Stated problem: Rewrite the material from the line containing "stepbrother (666, 455)" through the line containing "clamps (740, 1128)", inclusive, replacing "railing" with "banister" and leaving everything else unchanged.

Records to process:
==========

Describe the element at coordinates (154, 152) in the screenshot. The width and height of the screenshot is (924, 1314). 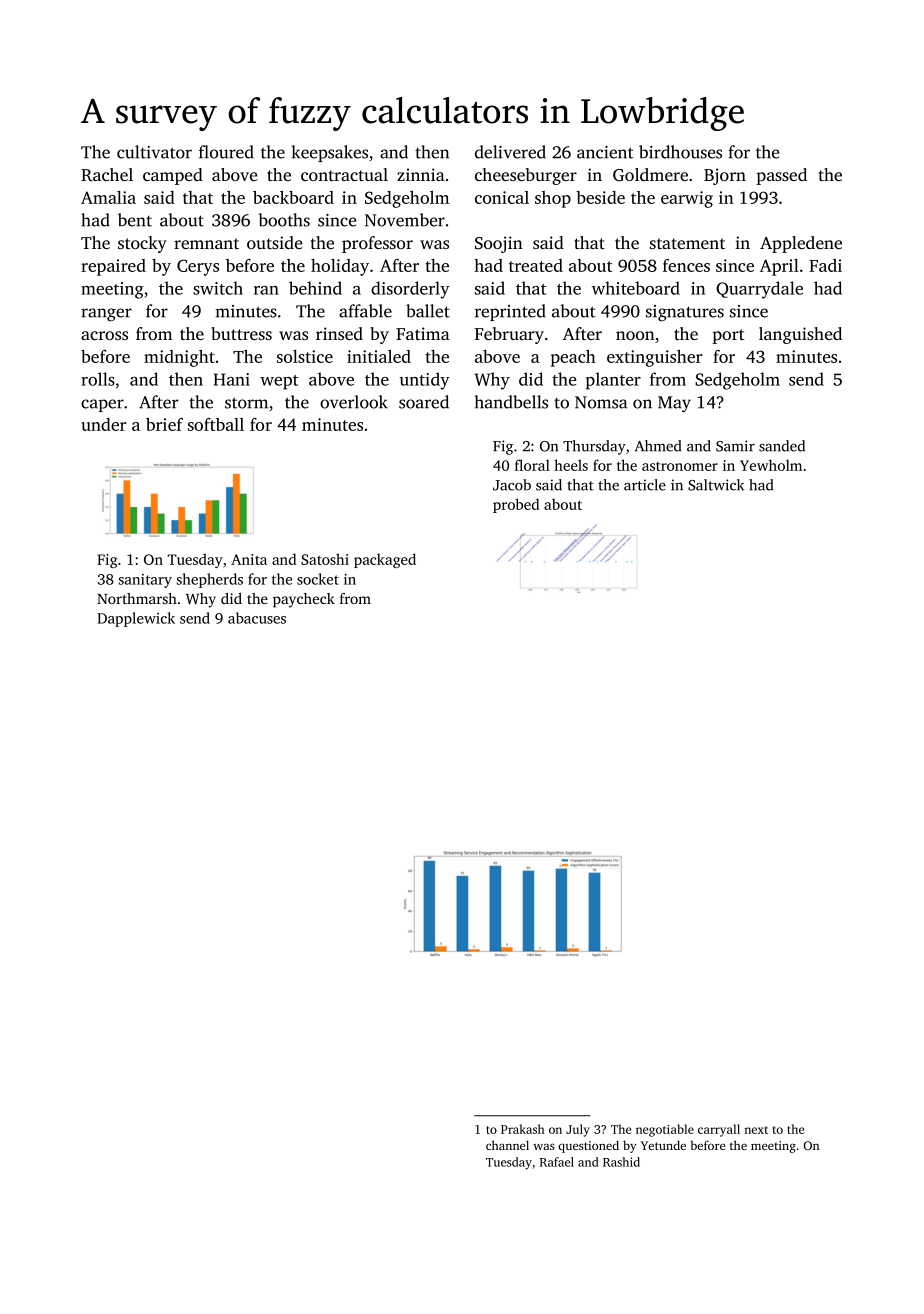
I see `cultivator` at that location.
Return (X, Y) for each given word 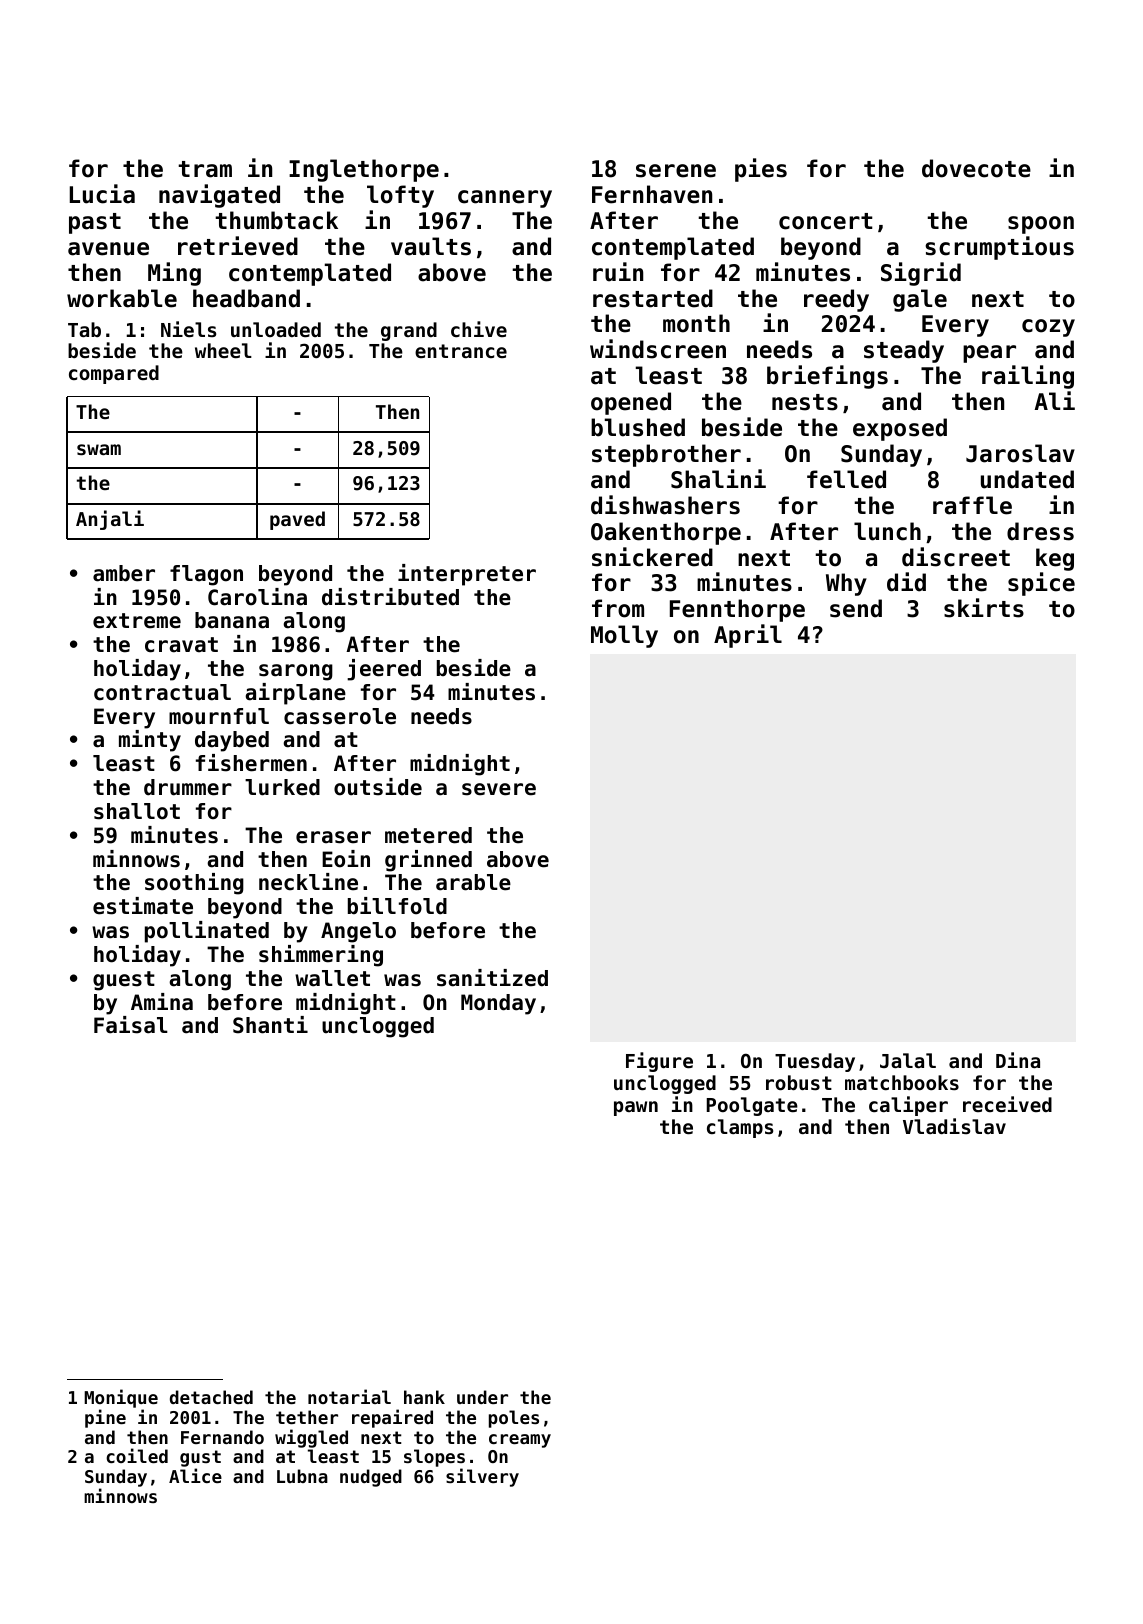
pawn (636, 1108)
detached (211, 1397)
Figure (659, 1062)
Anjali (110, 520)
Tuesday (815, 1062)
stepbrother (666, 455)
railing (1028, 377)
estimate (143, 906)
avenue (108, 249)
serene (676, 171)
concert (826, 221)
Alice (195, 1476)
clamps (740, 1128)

==========

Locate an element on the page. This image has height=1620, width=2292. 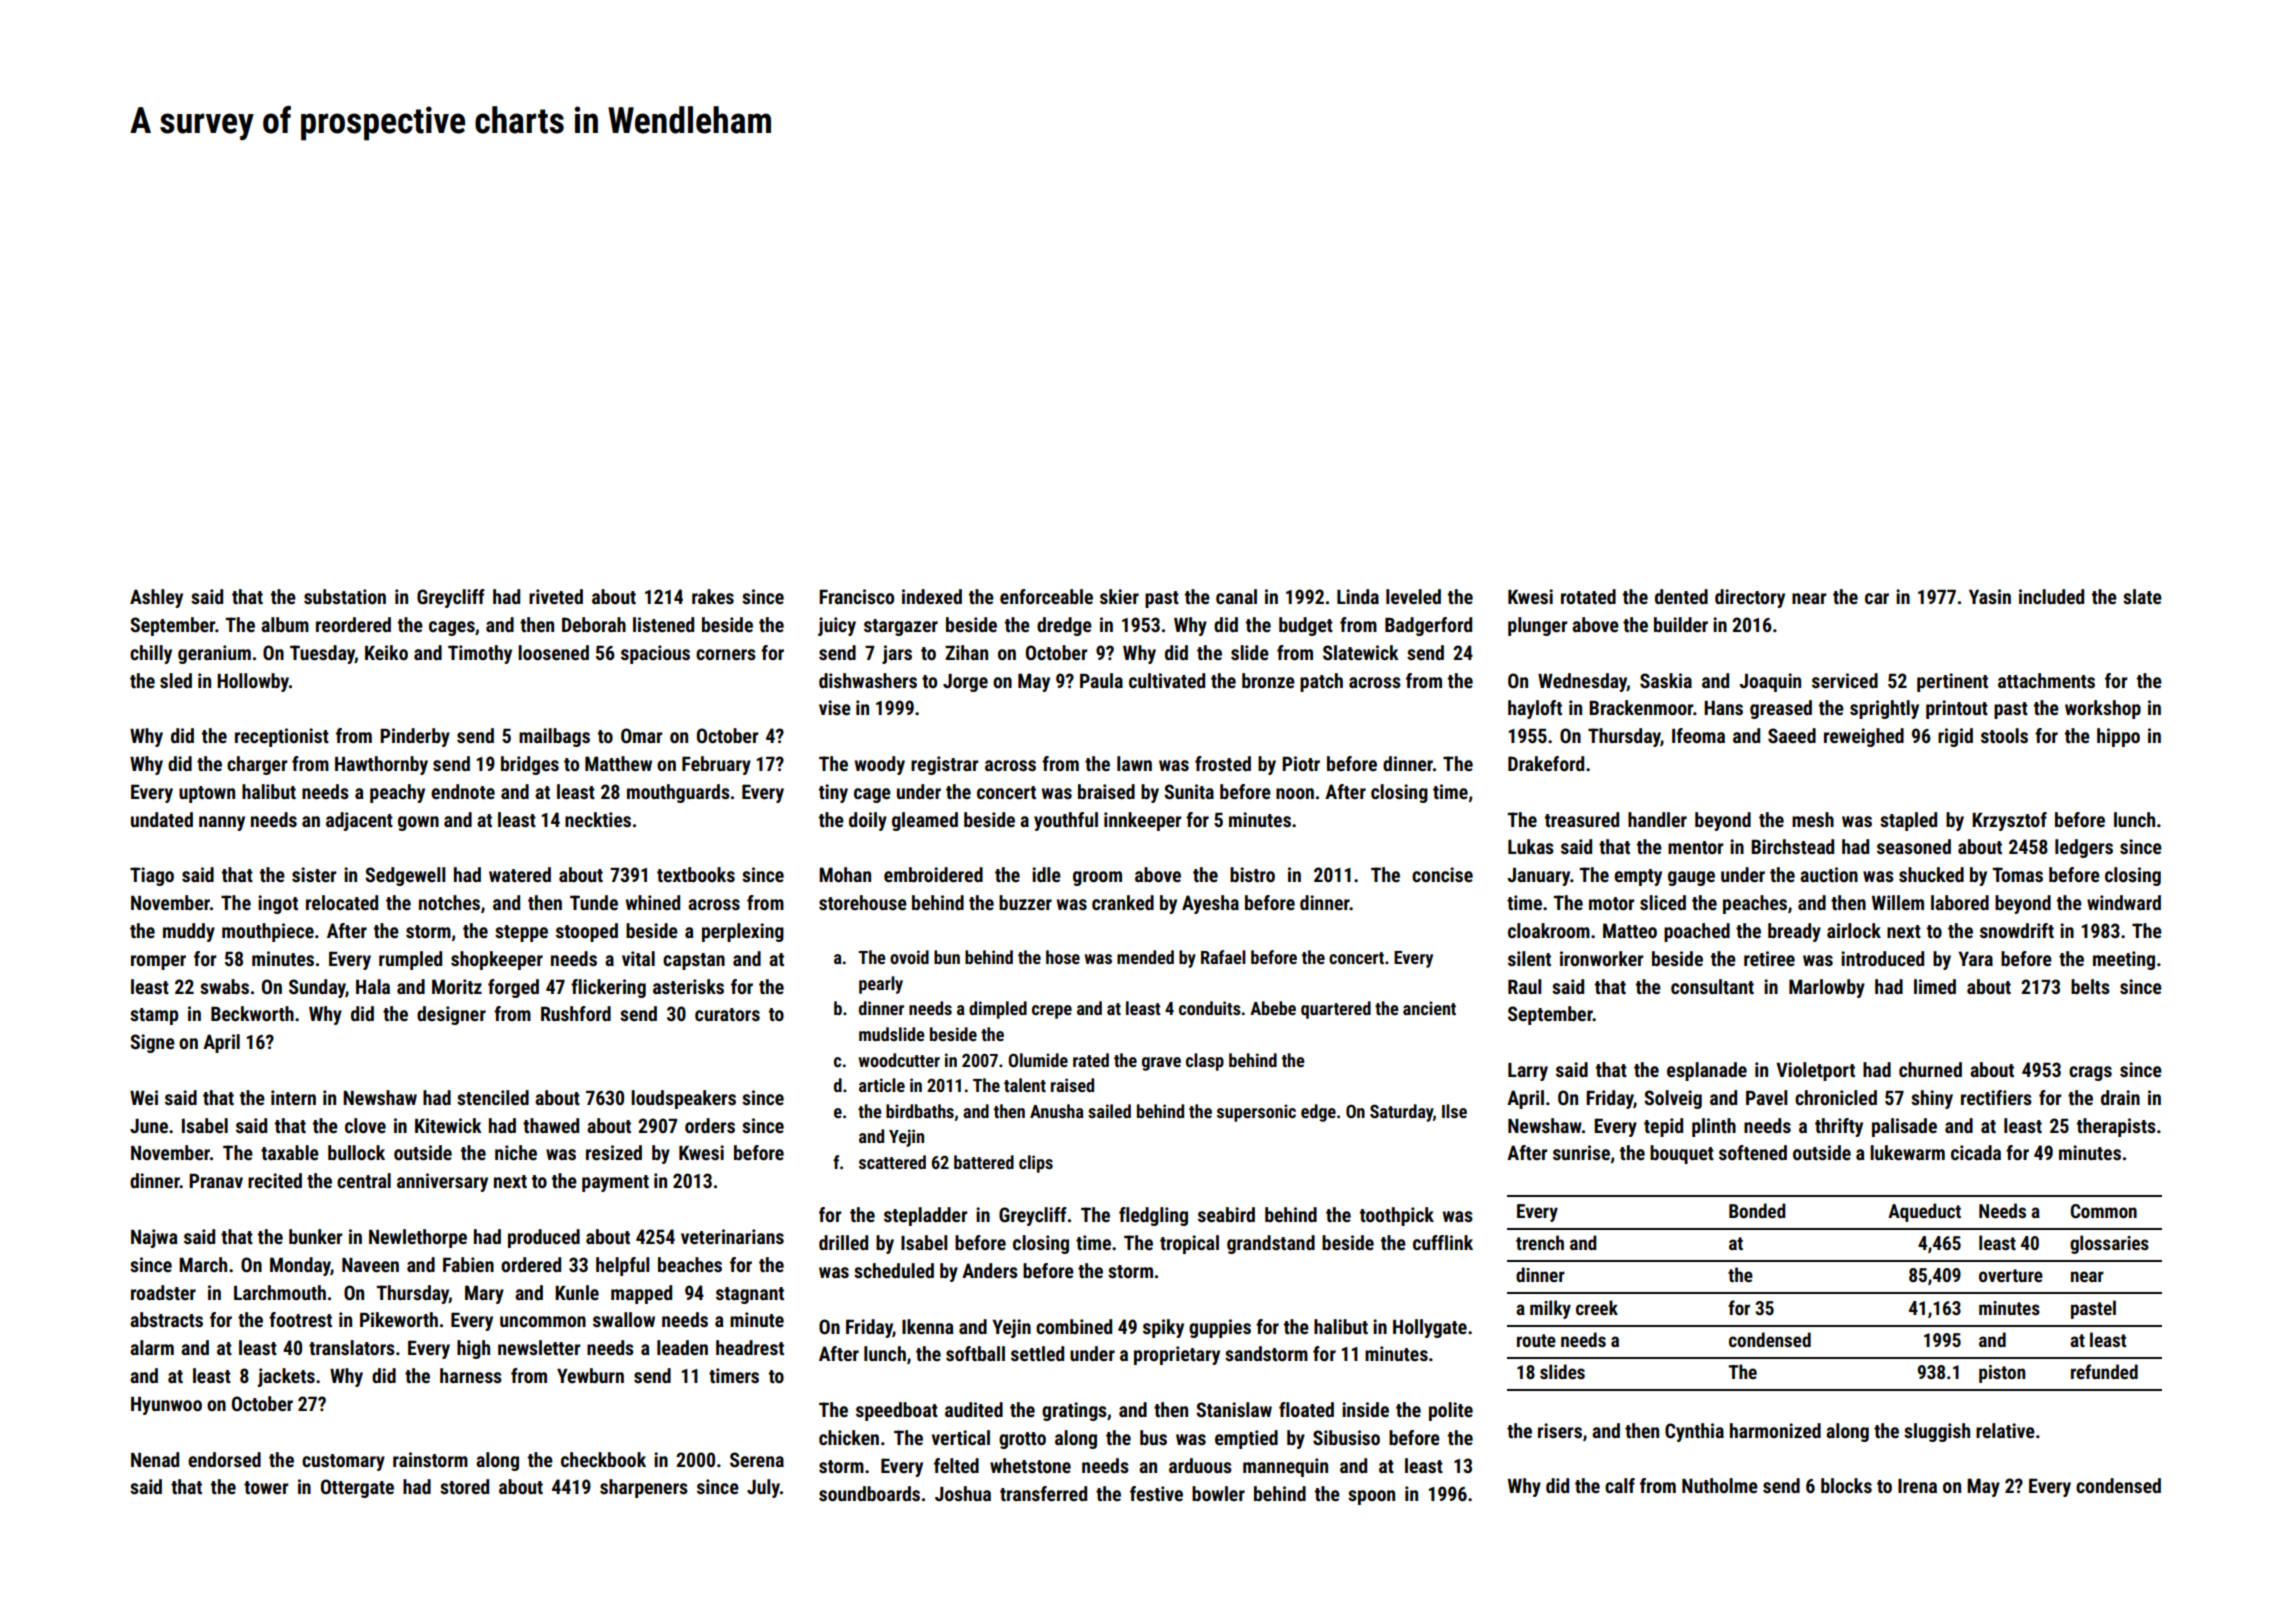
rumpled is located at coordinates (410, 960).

==========

Task response:
stepbrother (666, 455)
banister (1028, 377)
estimate (143, 906)
avenue (108, 249)
serene (676, 171)
concert (826, 221)
Alice (195, 1476)
clamps (740, 1128)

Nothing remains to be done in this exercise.